> EXERCISE INSTRUCTIONS
The only thing to report is how many lines of the data contain the word "gray".

Image sequences with motion text:
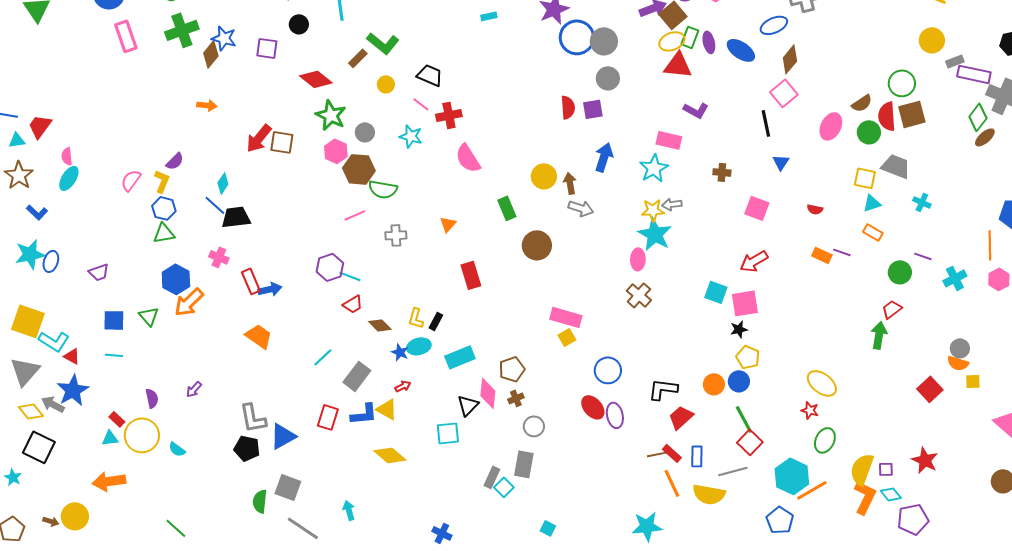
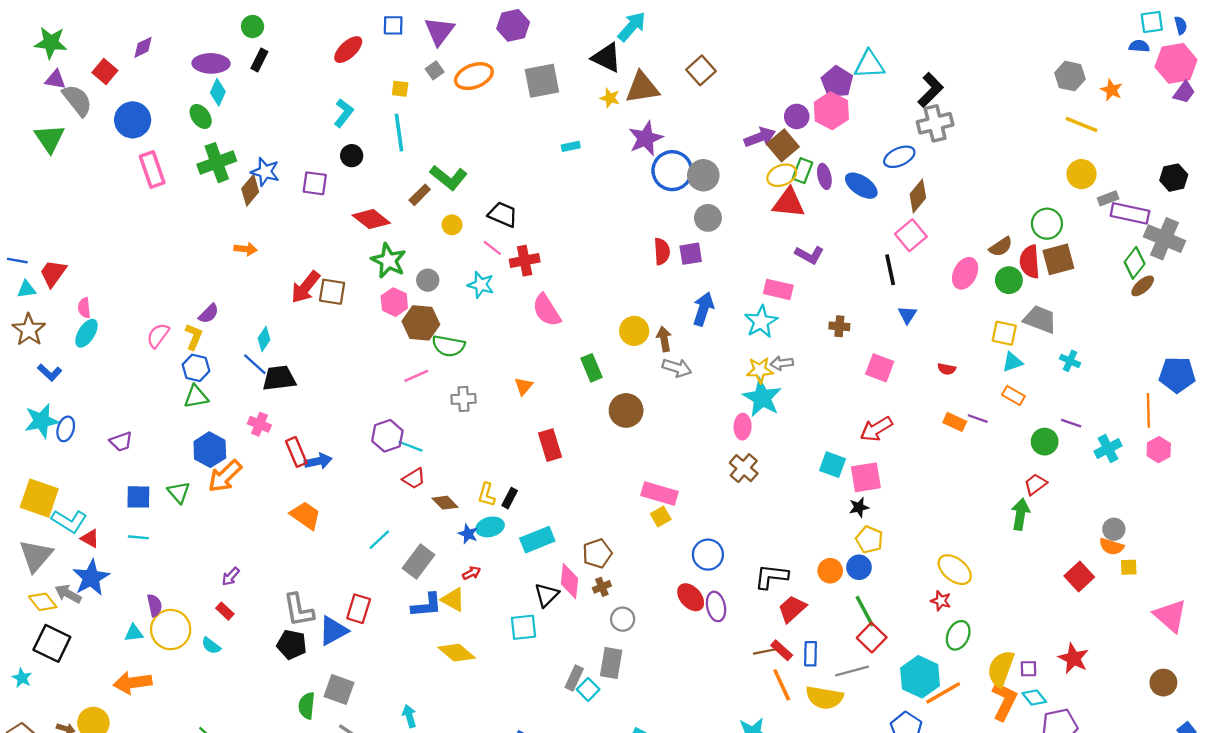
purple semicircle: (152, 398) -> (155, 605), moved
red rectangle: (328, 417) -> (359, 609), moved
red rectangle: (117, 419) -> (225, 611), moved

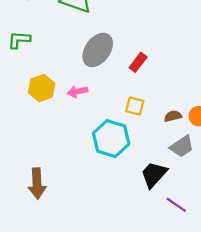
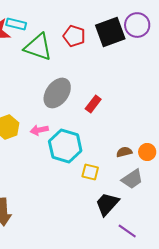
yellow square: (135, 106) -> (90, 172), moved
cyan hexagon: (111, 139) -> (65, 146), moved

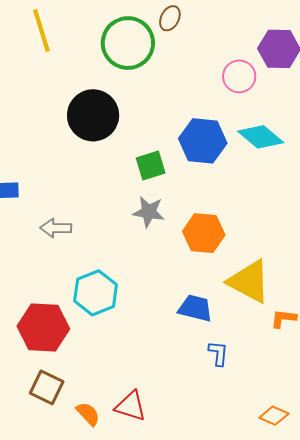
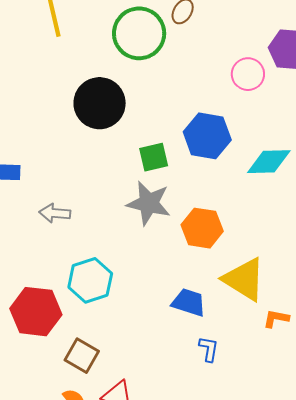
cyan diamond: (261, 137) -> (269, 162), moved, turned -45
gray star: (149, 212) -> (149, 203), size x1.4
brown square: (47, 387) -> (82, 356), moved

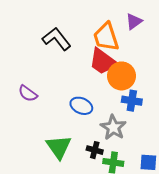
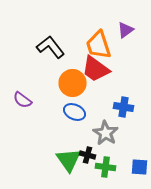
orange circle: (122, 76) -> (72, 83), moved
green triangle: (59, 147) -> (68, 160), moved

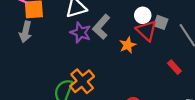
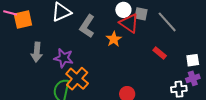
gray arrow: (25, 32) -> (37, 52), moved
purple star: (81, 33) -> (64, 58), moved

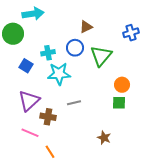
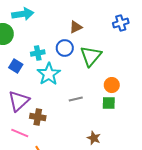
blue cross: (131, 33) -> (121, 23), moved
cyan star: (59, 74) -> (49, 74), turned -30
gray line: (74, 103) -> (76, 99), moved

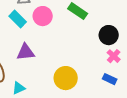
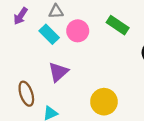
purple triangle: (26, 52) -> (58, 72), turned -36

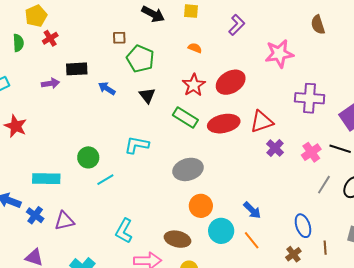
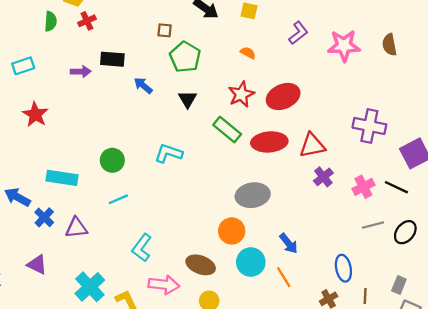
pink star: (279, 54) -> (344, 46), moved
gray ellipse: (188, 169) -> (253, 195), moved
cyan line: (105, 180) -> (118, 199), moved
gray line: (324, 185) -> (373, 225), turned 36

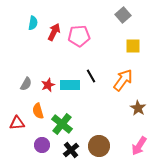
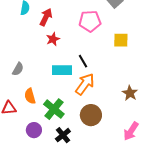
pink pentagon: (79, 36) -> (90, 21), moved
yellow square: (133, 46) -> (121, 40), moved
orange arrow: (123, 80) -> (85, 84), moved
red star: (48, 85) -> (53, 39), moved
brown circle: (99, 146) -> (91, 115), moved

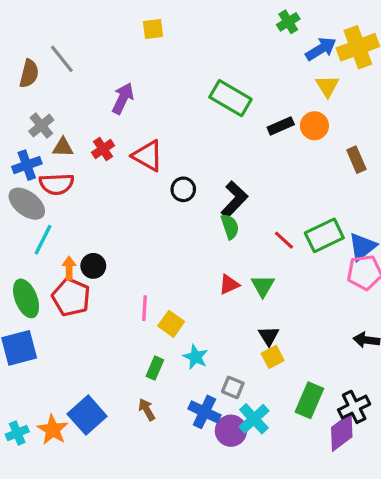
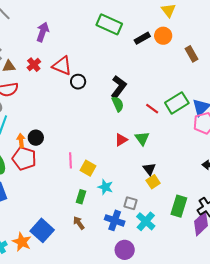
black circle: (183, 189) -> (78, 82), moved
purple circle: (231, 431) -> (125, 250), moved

> ANSWER TO THE EXERCISE
5